[Start of Attachment]
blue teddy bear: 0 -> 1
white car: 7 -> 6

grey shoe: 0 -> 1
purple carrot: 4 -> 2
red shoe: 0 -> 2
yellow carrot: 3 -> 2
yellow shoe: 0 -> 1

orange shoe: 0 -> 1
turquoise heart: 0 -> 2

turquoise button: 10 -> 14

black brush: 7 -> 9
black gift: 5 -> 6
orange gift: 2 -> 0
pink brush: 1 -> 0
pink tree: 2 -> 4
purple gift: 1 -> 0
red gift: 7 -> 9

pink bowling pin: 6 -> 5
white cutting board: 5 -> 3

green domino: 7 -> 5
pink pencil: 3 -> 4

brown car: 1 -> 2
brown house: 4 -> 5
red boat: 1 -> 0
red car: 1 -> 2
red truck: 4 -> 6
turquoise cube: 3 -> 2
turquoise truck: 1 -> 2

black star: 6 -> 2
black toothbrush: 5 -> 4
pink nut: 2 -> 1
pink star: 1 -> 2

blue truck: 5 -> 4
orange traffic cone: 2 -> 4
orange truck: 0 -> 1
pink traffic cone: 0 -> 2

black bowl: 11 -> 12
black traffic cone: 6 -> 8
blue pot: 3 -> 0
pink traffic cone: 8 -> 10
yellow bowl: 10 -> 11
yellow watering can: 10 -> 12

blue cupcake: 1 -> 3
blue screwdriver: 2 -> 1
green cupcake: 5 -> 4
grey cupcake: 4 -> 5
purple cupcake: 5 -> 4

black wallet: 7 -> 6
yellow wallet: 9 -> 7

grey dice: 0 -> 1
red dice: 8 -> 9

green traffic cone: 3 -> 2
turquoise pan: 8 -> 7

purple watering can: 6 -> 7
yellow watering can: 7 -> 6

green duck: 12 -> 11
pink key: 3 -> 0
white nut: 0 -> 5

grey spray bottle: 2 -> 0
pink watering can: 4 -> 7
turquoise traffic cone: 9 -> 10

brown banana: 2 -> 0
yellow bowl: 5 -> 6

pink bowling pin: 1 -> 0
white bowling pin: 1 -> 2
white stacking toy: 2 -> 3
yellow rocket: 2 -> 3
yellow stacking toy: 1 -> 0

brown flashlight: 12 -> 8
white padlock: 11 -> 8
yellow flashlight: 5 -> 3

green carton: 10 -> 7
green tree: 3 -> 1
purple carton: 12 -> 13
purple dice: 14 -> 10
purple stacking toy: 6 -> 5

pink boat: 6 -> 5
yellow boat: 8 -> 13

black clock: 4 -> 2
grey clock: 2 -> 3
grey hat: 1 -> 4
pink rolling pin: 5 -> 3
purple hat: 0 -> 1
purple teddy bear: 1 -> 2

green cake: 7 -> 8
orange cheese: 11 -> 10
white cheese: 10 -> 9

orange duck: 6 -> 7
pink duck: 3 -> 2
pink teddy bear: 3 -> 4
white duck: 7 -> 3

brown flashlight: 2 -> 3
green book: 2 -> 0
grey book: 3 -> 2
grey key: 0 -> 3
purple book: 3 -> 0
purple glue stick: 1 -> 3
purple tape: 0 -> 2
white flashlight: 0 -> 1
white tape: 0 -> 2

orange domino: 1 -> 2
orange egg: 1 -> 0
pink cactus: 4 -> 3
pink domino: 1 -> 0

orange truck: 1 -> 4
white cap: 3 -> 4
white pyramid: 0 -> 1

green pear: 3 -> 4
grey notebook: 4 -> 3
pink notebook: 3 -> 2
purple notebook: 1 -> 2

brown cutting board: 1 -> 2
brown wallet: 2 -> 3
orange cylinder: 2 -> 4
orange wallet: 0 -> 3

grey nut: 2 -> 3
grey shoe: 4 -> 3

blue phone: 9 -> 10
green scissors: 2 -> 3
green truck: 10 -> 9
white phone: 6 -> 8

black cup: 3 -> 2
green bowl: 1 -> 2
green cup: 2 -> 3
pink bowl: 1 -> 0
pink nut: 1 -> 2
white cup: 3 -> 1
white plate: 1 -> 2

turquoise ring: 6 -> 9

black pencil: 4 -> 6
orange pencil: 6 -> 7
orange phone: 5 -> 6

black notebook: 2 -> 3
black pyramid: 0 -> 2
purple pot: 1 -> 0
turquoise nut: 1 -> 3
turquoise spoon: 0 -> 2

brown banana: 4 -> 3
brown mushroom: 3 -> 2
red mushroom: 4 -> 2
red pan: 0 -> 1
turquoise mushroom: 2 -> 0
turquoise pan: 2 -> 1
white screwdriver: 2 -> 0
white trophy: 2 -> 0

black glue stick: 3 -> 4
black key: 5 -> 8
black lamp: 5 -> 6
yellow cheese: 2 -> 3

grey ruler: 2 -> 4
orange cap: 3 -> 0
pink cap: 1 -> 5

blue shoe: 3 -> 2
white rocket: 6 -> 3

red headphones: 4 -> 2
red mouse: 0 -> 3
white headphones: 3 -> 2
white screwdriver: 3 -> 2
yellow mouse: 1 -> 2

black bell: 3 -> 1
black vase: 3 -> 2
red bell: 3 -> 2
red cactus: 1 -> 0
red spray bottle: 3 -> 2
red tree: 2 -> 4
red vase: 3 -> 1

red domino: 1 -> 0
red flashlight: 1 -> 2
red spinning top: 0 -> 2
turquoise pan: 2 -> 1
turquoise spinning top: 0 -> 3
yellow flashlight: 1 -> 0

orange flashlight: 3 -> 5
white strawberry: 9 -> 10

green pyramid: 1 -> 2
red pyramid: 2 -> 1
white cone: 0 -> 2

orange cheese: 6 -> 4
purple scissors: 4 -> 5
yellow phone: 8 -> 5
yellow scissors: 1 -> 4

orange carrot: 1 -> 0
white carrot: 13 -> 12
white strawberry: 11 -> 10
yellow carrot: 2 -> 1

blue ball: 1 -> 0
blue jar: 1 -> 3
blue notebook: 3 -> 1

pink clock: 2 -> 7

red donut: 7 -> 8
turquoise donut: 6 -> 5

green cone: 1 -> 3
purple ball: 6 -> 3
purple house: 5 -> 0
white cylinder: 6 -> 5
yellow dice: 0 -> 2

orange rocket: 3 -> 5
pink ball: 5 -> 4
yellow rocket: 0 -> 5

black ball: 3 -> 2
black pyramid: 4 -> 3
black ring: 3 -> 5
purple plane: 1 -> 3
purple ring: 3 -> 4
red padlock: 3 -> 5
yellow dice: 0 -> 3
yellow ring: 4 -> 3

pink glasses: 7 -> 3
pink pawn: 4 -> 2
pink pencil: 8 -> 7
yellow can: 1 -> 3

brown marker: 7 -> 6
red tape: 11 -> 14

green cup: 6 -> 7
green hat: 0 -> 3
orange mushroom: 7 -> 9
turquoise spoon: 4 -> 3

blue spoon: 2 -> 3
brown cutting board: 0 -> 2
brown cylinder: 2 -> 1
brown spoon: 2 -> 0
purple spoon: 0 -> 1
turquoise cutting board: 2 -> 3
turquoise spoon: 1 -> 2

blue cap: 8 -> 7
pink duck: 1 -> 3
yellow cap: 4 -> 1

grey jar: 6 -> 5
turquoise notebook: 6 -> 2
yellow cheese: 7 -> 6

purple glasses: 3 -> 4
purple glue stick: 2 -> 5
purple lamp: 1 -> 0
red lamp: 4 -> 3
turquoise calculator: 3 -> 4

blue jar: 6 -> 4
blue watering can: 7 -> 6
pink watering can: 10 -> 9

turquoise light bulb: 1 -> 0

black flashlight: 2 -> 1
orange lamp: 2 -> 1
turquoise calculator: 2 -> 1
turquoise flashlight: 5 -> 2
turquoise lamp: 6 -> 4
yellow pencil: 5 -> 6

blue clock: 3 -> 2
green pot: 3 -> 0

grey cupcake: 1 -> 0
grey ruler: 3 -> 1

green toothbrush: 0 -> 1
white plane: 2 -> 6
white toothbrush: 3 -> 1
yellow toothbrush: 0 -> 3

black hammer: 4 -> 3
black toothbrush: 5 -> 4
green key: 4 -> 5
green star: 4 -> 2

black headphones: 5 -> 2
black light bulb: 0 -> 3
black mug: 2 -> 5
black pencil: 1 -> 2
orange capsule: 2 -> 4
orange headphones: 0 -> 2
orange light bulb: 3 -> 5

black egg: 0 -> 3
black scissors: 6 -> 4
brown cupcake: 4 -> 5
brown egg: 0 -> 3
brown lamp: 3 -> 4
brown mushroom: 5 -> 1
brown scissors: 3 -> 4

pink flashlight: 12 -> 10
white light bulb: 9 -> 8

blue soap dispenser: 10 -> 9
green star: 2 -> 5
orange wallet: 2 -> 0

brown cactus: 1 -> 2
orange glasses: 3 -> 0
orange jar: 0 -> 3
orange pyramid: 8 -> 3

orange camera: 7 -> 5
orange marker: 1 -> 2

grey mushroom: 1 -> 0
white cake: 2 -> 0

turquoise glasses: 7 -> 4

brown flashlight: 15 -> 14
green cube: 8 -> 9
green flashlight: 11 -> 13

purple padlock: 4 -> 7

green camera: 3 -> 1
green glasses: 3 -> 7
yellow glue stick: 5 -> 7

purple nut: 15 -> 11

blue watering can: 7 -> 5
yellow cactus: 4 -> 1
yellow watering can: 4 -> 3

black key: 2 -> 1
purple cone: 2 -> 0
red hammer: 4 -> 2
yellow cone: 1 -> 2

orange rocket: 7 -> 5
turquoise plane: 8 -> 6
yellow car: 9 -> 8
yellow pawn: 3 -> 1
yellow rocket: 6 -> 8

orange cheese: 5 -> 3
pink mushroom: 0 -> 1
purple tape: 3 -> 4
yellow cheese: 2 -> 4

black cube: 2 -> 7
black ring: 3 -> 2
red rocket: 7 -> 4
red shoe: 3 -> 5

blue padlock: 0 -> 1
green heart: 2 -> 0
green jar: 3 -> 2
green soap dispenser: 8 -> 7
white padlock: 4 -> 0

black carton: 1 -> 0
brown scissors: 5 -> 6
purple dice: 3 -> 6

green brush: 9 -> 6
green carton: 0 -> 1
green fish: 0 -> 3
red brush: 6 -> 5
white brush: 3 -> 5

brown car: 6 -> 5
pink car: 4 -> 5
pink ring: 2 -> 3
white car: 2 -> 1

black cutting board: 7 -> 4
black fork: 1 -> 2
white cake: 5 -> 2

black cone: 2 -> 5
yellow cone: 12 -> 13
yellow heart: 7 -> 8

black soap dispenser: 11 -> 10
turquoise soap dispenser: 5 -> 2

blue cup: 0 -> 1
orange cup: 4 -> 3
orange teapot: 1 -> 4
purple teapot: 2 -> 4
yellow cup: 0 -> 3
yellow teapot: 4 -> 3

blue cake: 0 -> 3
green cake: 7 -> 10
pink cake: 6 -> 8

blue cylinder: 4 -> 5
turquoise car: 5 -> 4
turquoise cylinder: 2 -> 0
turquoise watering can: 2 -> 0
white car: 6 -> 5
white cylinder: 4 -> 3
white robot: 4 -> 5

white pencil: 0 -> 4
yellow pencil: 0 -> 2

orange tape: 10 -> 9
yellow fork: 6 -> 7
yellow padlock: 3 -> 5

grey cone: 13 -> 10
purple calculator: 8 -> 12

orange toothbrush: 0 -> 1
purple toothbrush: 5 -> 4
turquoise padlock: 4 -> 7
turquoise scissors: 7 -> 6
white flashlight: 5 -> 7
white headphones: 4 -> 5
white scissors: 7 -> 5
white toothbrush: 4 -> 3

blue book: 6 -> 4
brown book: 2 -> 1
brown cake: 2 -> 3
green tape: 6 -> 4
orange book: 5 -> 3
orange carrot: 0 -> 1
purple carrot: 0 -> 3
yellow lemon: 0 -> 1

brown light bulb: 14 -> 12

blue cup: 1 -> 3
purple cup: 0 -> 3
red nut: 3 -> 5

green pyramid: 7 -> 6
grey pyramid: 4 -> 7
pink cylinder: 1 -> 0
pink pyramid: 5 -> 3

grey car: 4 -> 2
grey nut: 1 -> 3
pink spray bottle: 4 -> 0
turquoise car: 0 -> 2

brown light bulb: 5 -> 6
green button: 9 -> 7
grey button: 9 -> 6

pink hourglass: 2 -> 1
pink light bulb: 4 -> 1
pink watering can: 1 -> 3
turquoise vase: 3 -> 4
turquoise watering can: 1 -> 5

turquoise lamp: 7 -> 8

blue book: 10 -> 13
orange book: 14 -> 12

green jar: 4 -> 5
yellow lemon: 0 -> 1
[End of Attachment]
When a line in the data contains "spoon", return it as written.

* [Answer]:
turquoise spoon: 0 -> 2
turquoise spoon: 4 -> 3
blue spoon: 2 -> 3
brown spoon: 2 -> 0
purple spoon: 0 -> 1
turquoise spoon: 1 -> 2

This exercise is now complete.